[Source records]
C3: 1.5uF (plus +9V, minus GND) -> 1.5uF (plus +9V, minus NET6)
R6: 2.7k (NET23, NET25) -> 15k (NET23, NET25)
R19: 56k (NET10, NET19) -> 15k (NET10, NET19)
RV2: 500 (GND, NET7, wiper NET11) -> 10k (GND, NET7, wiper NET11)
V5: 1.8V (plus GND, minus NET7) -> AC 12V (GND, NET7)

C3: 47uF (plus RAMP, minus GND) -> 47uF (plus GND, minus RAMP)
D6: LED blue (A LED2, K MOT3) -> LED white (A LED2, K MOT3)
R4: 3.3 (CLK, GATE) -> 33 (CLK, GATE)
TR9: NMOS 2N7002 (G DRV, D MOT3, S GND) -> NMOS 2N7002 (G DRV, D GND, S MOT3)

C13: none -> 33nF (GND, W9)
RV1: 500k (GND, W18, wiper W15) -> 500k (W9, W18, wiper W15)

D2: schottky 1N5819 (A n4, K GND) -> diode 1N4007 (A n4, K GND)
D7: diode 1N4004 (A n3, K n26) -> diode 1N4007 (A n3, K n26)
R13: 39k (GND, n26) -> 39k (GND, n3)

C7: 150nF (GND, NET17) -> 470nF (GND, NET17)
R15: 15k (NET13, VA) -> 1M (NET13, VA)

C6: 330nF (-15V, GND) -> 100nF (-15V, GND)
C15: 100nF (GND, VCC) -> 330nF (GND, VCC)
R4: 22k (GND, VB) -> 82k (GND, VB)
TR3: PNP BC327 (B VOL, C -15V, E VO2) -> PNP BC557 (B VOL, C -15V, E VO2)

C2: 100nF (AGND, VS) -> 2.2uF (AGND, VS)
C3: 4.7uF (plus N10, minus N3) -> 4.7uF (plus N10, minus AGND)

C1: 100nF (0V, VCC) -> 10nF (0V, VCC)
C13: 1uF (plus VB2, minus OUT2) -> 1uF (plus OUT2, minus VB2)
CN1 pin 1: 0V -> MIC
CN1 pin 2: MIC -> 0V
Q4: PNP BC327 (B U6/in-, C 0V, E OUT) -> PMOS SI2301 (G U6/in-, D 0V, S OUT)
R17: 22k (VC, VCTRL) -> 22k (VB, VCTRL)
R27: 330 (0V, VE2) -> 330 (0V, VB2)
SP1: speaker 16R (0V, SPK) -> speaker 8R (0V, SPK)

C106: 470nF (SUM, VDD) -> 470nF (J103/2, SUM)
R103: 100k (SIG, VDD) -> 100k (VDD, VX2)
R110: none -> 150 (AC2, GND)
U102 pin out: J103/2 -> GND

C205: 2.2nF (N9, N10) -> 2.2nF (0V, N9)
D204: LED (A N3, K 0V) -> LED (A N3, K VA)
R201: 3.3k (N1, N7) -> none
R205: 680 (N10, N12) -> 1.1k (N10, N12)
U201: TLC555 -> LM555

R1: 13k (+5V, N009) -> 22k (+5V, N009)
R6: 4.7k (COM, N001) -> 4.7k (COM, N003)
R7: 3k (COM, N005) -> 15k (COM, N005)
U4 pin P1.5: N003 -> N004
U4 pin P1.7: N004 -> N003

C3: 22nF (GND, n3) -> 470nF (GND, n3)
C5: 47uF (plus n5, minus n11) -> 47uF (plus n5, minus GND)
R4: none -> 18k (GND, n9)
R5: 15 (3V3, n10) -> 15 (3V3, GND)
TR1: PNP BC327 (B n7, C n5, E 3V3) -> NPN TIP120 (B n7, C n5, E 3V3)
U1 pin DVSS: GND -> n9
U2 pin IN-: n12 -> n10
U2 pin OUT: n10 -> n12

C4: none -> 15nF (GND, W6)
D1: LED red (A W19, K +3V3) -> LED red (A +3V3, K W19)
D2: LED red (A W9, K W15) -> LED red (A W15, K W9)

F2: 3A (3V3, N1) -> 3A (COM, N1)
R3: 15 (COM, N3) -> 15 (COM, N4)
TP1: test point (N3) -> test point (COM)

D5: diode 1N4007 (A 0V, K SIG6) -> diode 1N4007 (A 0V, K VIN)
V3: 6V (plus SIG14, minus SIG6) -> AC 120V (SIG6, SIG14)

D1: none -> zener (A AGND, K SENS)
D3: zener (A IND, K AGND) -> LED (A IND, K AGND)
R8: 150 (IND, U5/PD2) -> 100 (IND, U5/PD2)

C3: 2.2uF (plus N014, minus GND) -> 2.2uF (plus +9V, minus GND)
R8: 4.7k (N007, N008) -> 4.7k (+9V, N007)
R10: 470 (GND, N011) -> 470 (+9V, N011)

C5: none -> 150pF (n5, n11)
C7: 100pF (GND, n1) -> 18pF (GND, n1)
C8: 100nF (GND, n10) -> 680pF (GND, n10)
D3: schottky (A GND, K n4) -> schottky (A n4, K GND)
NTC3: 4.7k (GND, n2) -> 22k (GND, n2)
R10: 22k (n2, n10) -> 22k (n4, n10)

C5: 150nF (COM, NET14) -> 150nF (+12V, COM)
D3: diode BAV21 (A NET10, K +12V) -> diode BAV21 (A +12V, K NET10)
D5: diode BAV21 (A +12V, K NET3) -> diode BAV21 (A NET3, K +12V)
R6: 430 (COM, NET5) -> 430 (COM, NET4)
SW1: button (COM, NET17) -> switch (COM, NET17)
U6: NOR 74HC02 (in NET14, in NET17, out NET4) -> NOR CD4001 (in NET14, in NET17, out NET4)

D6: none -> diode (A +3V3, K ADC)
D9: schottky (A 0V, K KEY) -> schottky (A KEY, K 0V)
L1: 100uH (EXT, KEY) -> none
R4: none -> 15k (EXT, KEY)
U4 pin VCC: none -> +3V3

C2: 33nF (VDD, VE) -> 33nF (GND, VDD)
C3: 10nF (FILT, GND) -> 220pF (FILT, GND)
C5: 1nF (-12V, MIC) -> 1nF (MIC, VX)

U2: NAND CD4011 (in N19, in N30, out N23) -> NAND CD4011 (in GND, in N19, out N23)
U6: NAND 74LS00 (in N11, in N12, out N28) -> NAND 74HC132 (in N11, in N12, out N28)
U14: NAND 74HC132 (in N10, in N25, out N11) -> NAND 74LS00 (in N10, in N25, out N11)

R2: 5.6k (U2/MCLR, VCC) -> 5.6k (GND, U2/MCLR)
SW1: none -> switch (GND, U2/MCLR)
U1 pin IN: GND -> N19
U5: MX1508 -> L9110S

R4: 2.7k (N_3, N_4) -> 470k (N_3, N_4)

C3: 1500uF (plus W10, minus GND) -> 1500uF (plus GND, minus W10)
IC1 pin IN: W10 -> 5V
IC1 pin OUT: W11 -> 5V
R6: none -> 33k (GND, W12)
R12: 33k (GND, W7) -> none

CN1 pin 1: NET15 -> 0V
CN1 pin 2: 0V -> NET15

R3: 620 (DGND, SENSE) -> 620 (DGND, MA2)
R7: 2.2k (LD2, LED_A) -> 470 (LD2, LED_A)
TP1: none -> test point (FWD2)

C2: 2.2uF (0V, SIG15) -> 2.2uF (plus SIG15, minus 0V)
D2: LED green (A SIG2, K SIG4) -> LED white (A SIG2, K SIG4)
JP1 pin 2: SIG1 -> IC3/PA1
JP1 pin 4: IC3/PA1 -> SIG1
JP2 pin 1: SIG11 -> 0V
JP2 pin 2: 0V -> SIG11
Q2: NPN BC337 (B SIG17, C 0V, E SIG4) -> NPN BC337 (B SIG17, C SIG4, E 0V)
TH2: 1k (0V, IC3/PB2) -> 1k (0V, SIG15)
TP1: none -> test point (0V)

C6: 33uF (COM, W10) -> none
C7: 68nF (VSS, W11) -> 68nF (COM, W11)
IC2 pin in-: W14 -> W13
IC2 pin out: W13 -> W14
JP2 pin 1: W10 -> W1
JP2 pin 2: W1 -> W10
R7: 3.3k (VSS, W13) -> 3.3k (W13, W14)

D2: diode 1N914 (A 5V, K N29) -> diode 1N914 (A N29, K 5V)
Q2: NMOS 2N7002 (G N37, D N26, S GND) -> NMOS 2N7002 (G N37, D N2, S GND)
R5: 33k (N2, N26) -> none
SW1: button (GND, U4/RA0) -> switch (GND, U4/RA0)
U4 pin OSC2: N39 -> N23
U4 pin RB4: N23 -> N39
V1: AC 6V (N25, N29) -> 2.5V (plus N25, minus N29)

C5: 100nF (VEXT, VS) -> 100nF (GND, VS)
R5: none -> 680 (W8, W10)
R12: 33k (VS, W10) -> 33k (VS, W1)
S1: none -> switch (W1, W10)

# What this task involves
Output, from the data above, the lines from the line with "V5: 1.8V (plus" to the line with "C15: 100nF (GND, VCC) -> 330nF (GND, VCC)" exactly as they stand, both ends included and nothing else.

# Result of this task
V5: 1.8V (plus GND, minus NET7) -> AC 12V (GND, NET7)

C3: 47uF (plus RAMP, minus GND) -> 47uF (plus GND, minus RAMP)
D6: LED blue (A LED2, K MOT3) -> LED white (A LED2, K MOT3)
R4: 3.3 (CLK, GATE) -> 33 (CLK, GATE)
TR9: NMOS 2N7002 (G DRV, D MOT3, S GND) -> NMOS 2N7002 (G DRV, D GND, S MOT3)

C13: none -> 33nF (GND, W9)
RV1: 500k (GND, W18, wiper W15) -> 500k (W9, W18, wiper W15)

D2: schottky 1N5819 (A n4, K GND) -> diode 1N4007 (A n4, K GND)
D7: diode 1N4004 (A n3, K n26) -> diode 1N4007 (A n3, K n26)
R13: 39k (GND, n26) -> 39k (GND, n3)

C7: 150nF (GND, NET17) -> 470nF (GND, NET17)
R15: 15k (NET13, VA) -> 1M (NET13, VA)

C6: 330nF (-15V, GND) -> 100nF (-15V, GND)
C15: 100nF (GND, VCC) -> 330nF (GND, VCC)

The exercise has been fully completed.